(ASSIGNMENT) Only the lines from the one with "TEMP1 pin OUT: A6 -> A0" to the end of the data below should be given again, exactly, with both ends included and pictures omitted.

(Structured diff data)
________________________________________

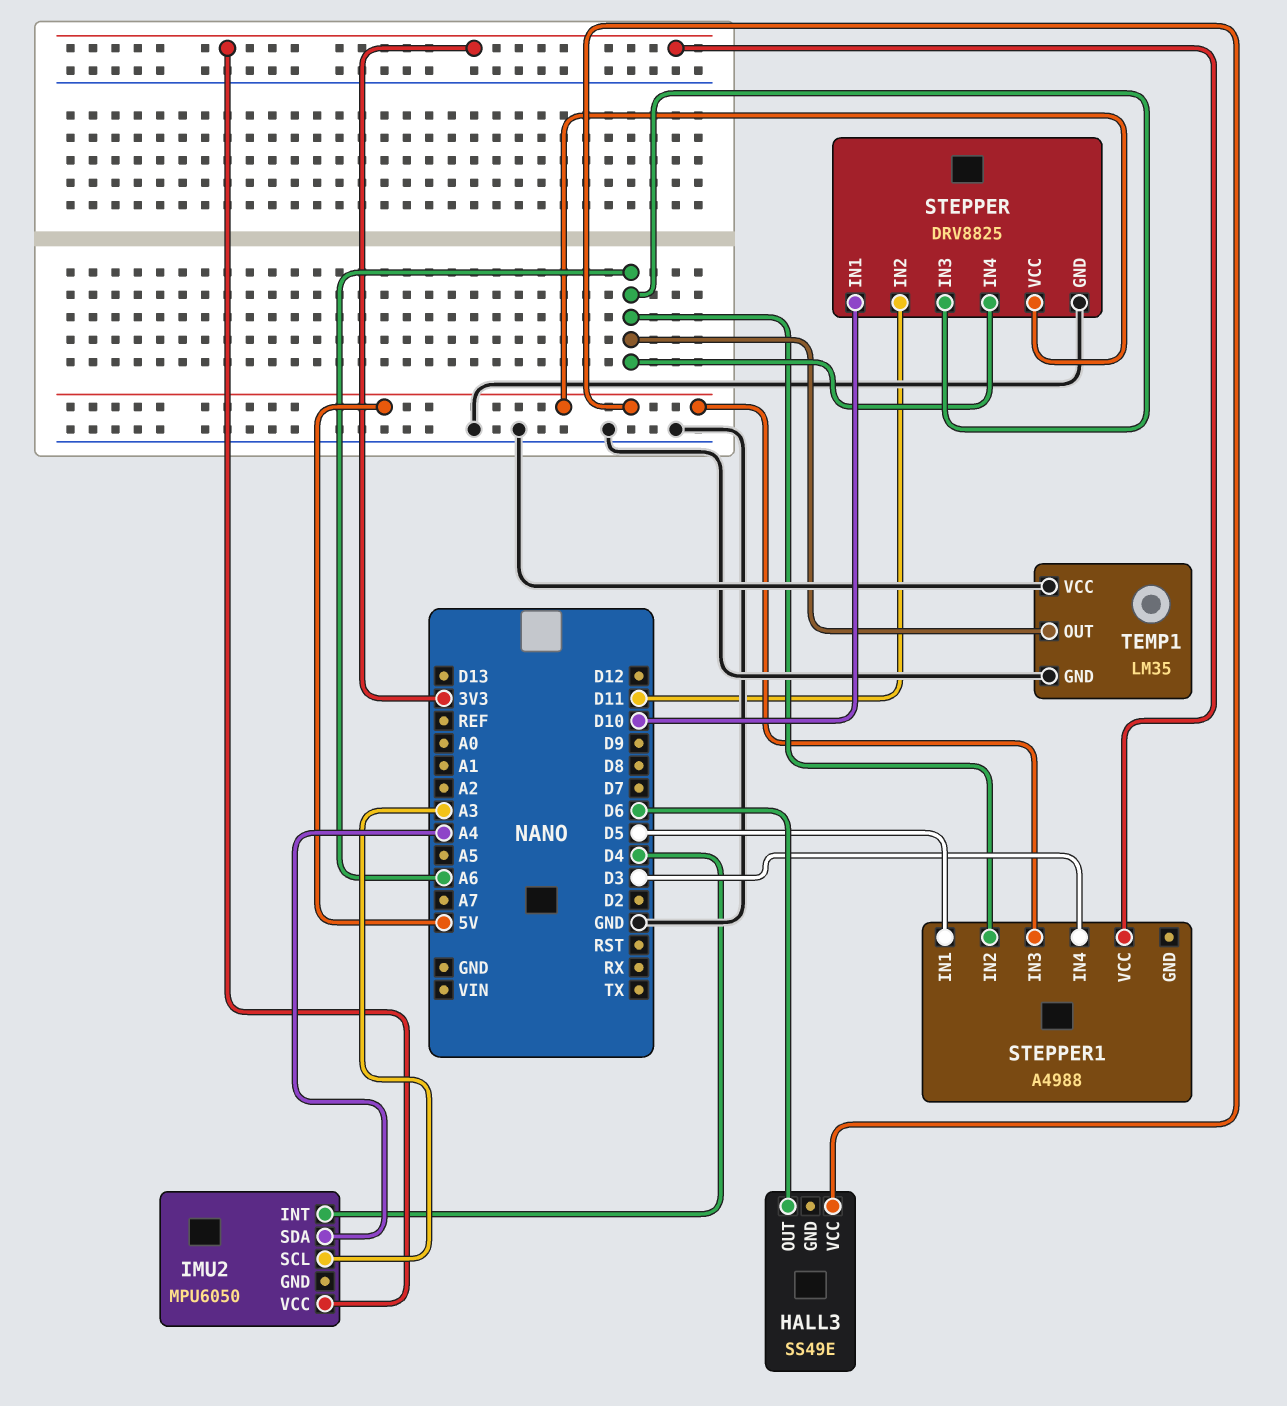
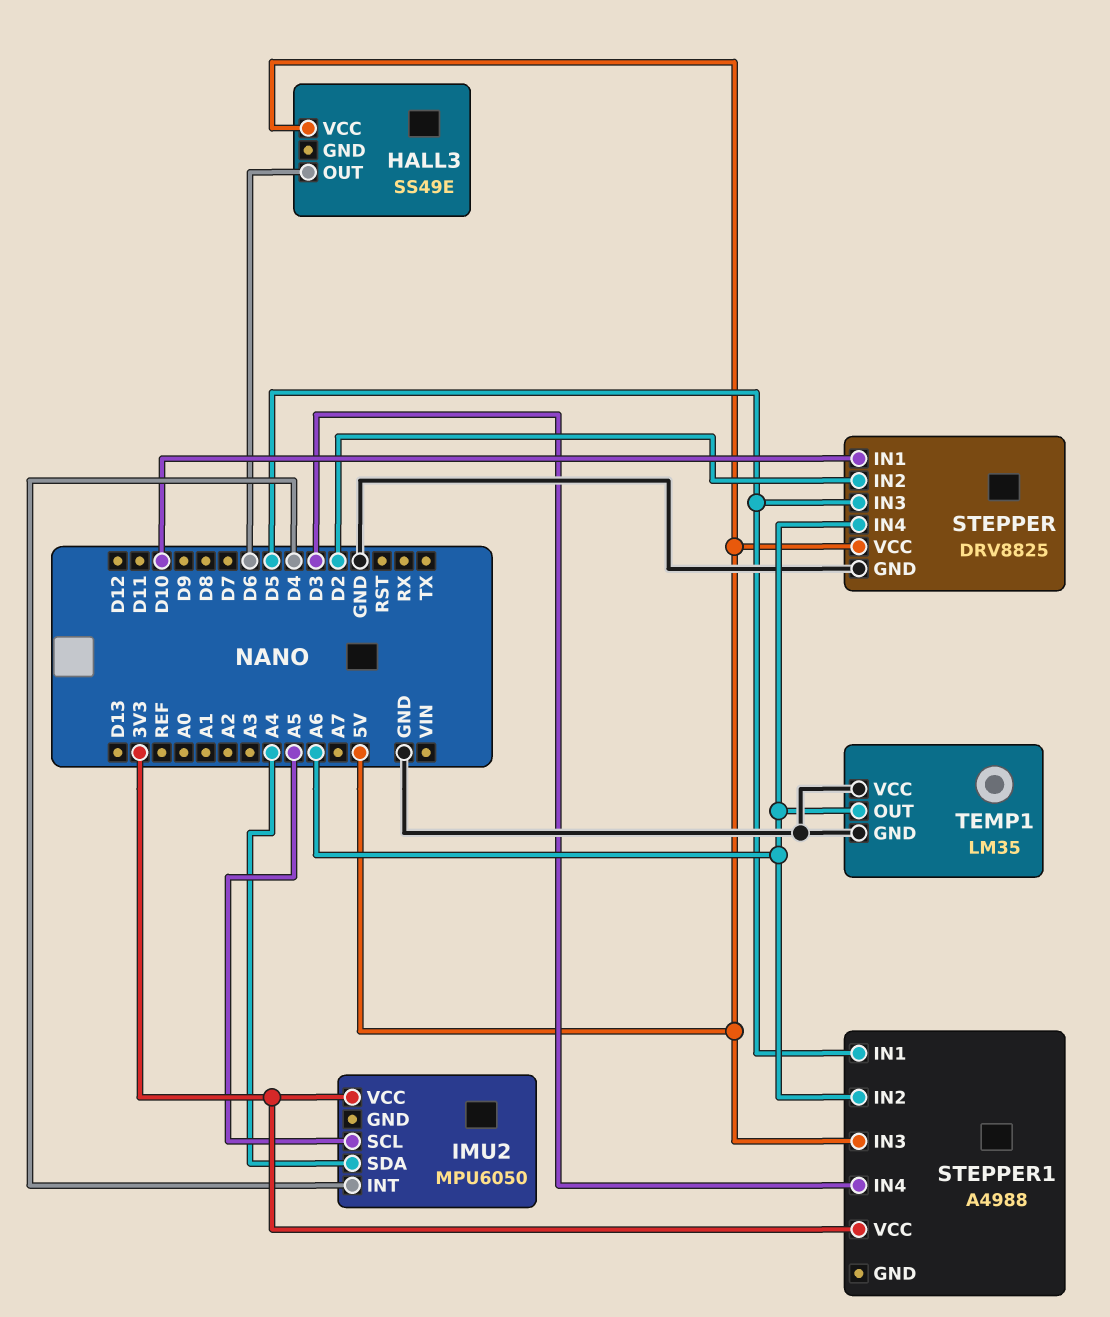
IMU2 pin SCL: A3 -> A5
STEPPER pin IN2: D11 -> D2
STEPPER pin IN3: A6 -> D5

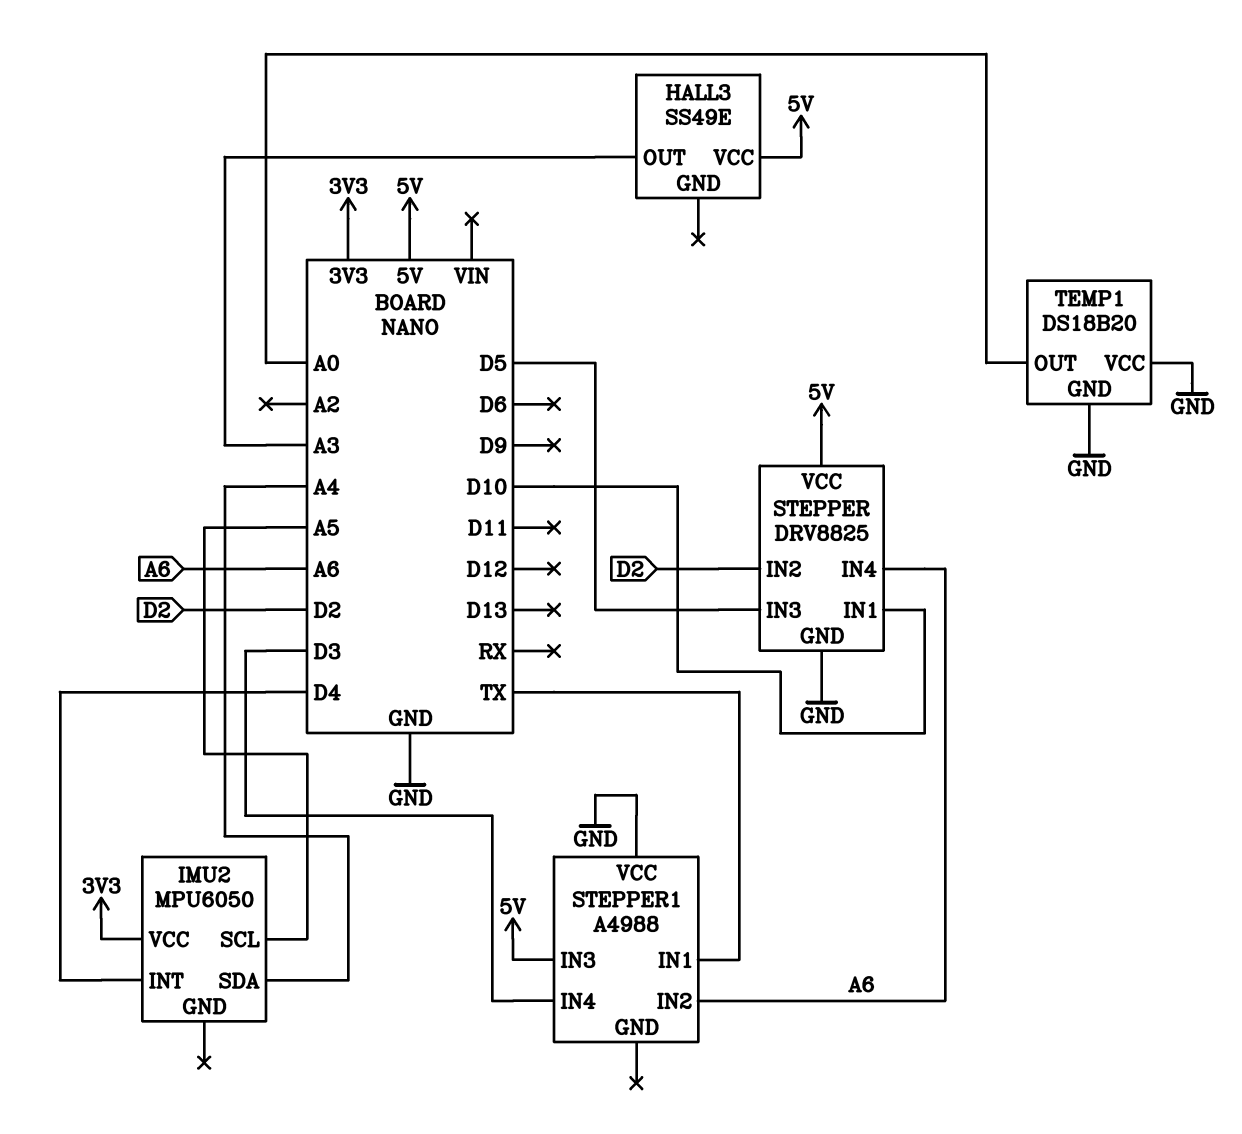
HALL3 pin OUT: D6 -> A3
STEPPER1 pin IN1: D5 -> TX
STEPPER1 pin VCC: 3V3 -> GND
TEMP1: LM35 -> DS18B20
TEMP1 pin OUT: A6 -> A0

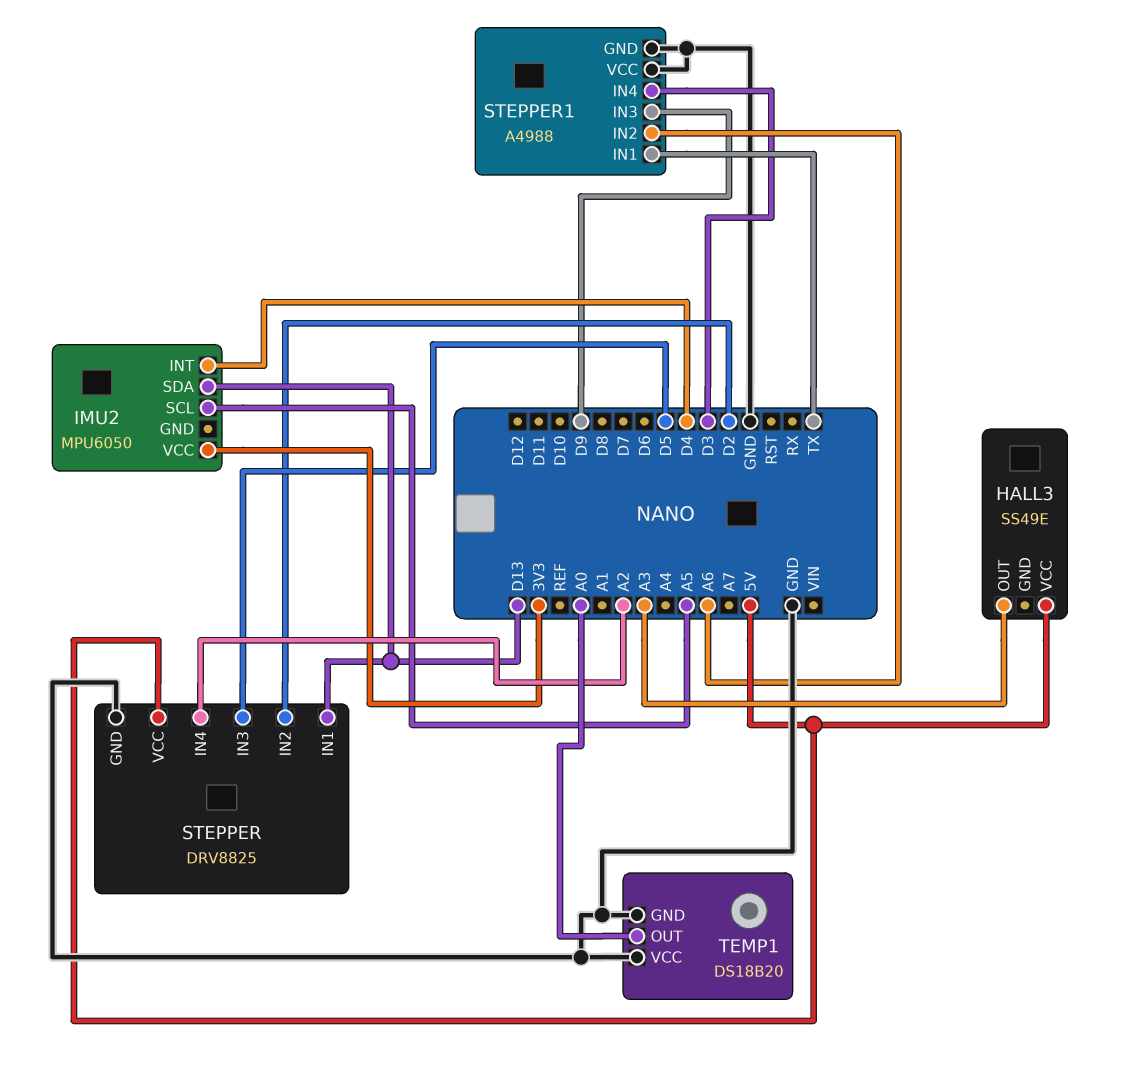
IMU2 pin SDA: A4 -> D13
STEPPER pin IN1: D10 -> D13
STEPPER pin IN4: A6 -> A2
STEPPER1 pin GND: none -> GND
STEPPER1 pin IN3: 5V -> D9

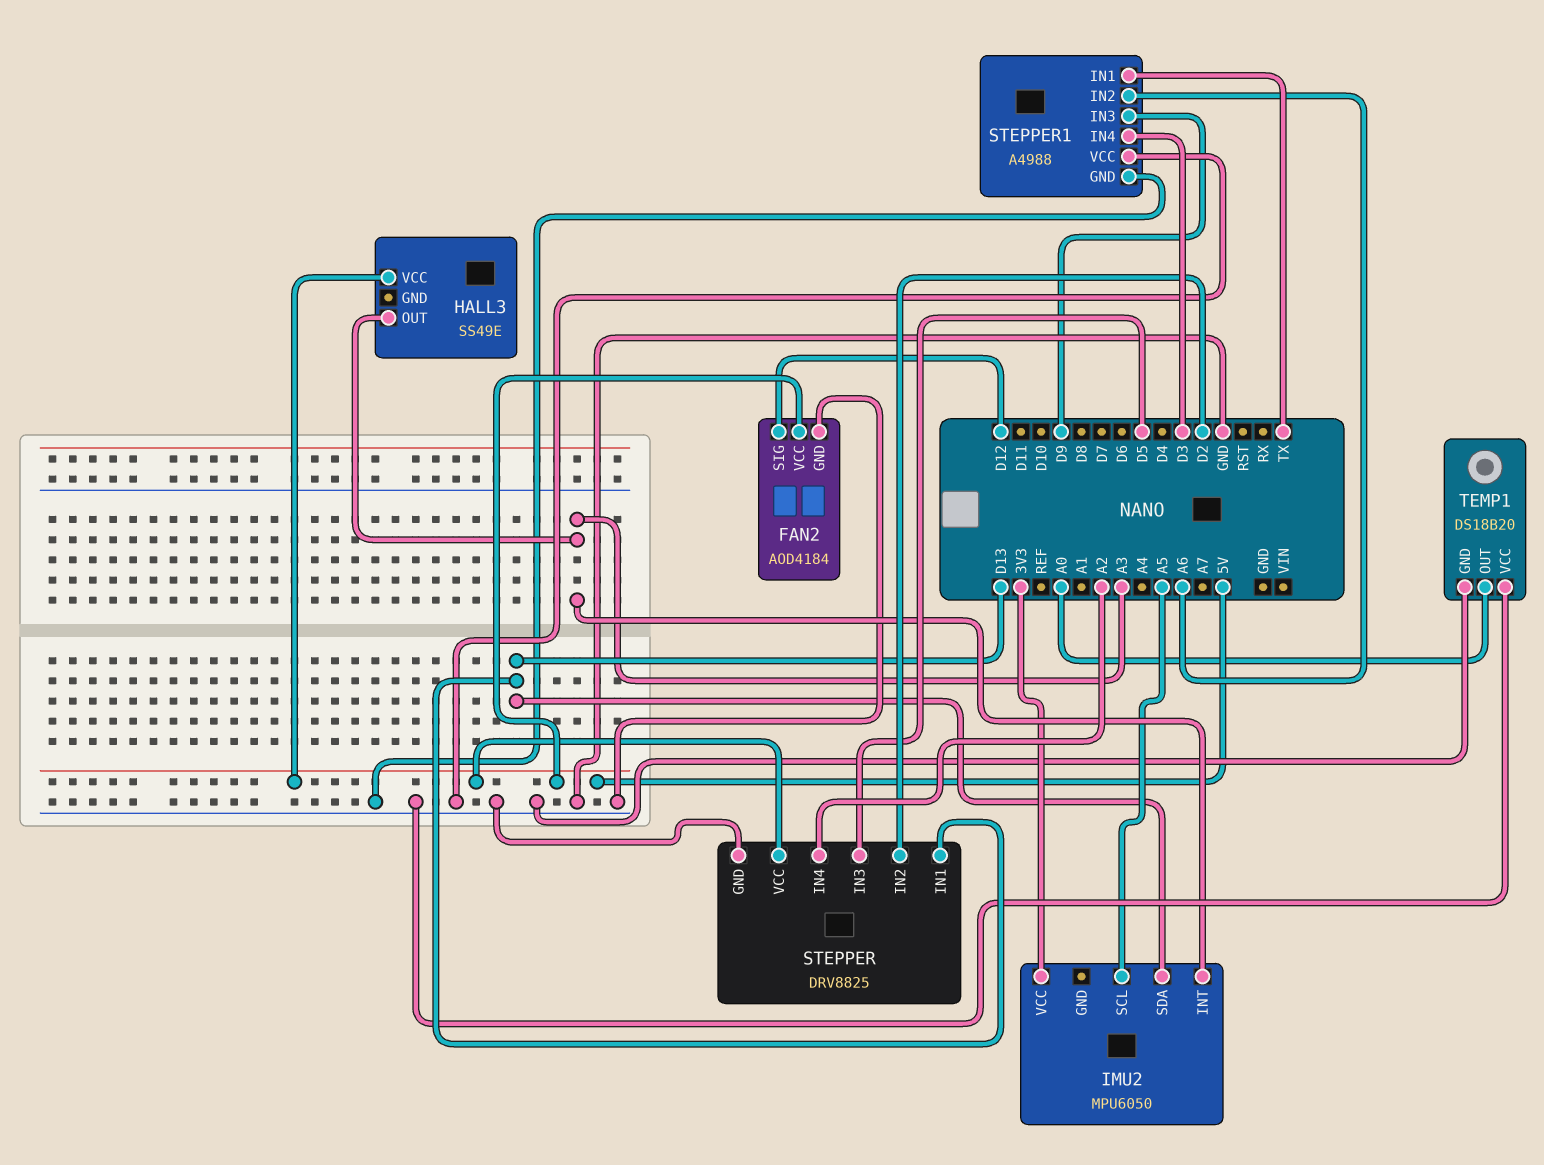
FAN2: none -> AOD4184
FAN2 pin GND: none -> GND
FAN2 pin SIG: none -> D12
FAN2 pin VCC: none -> 5V
IMU2 pin INT: D4 -> A3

________________________________________

(EXERCISE ANSWER)
TEMP1 pin OUT: A6 -> A0

IMU2 pin SDA: A4 -> D13
STEPPER pin IN1: D10 -> D13
STEPPER pin IN4: A6 -> A2
STEPPER1 pin GND: none -> GND
STEPPER1 pin IN3: 5V -> D9

FAN2: none -> AOD4184
FAN2 pin GND: none -> GND
FAN2 pin SIG: none -> D12
FAN2 pin VCC: none -> 5V
IMU2 pin INT: D4 -> A3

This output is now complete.